## Work to be completed
Would you please return the lines of the entries below starting at the line that has "cyan cross: (26, 46) -> (21, 49), moved" and ending at the line that has "gray rectangle: (108, 122) -> (92, 83), moved", both included, exactly as they are?

## Record set
= = =
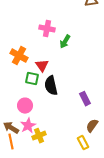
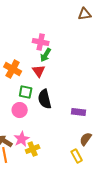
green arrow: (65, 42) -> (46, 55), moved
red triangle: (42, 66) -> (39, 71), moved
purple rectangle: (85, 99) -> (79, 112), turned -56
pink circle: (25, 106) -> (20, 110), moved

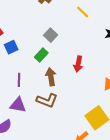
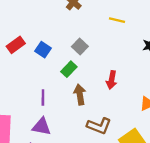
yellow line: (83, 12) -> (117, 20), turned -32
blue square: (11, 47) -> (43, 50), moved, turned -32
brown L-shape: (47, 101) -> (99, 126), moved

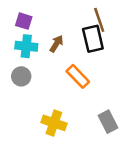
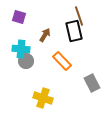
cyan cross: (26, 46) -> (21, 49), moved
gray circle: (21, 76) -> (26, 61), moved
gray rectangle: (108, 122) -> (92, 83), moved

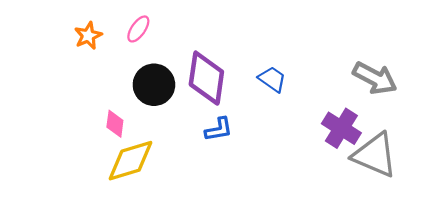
= = =
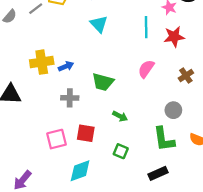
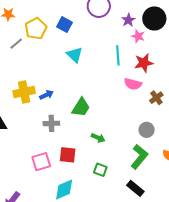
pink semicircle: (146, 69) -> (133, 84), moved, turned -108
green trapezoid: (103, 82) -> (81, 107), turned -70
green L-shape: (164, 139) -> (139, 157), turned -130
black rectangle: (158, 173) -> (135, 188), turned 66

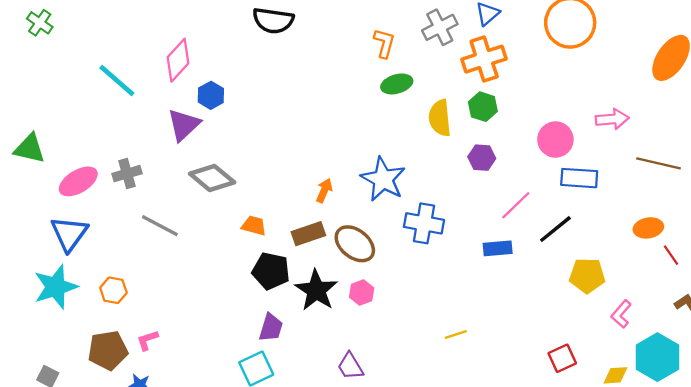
= = =
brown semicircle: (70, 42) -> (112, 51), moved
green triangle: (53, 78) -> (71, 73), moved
= = =
## Result for this exercise
cyan cross: (26, 46) -> (21, 49), moved
gray circle: (21, 76) -> (26, 61), moved
gray rectangle: (108, 122) -> (92, 83), moved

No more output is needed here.